• _Work required_:
Your output should consist solely of the lines from the one with "(433, 274) = (530, 347): yellow" through the end of the records, reproduced exactly, both ends included.

━━━ Material shown ━━━

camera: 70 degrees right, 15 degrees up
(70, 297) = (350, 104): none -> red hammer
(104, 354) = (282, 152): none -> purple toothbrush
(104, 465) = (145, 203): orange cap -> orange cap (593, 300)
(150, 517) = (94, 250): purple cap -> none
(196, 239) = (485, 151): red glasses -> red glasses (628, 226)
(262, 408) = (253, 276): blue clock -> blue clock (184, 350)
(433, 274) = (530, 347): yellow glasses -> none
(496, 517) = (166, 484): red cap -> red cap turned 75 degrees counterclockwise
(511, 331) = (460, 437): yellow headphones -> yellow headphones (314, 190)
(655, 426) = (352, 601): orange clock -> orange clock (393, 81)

━━━

• _Exercise answer_:
(433, 274) = (530, 347): yellow glasses -> none
(496, 517) = (166, 484): red cap -> red cap turned 75 degrees counterclockwise
(511, 331) = (460, 437): yellow headphones -> yellow headphones (314, 190)
(655, 426) = (352, 601): orange clock -> orange clock (393, 81)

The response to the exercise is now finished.